### Entries shown
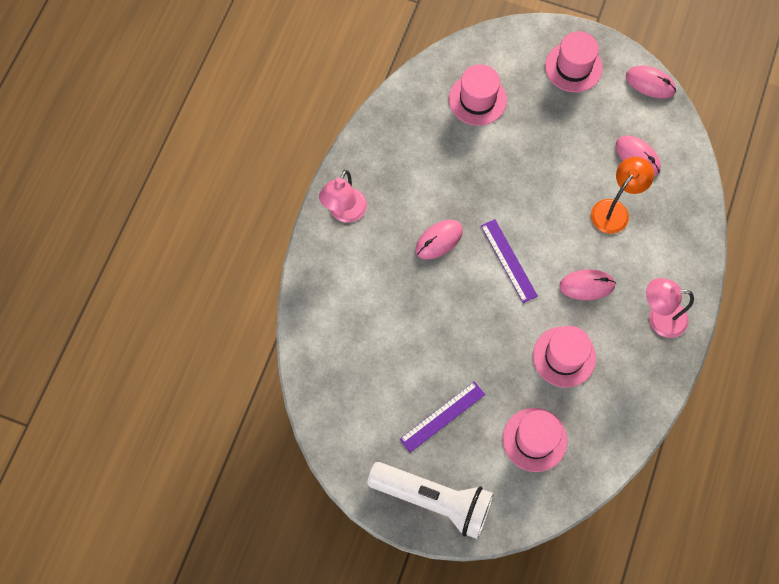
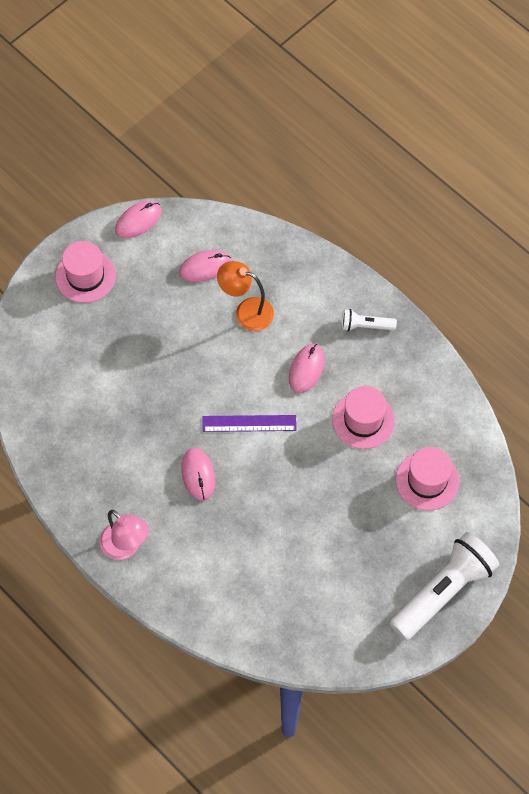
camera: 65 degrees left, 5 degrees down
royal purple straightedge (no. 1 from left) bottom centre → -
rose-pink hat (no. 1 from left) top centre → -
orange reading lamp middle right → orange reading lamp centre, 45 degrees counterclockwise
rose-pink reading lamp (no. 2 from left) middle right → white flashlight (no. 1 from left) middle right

### Your task
The required output is an exact copy of the lines from the start of the material above through the line containing "orange reading lamp middle", inclusive, with no pictures in it.

### Task answer
camera: 65 degrees left, 5 degrees down
royal purple straightedge (no. 1 from left) bottom centre → -
rose-pink hat (no. 1 from left) top centre → -
orange reading lamp middle right → orange reading lamp centre, 45 degrees counterclockwise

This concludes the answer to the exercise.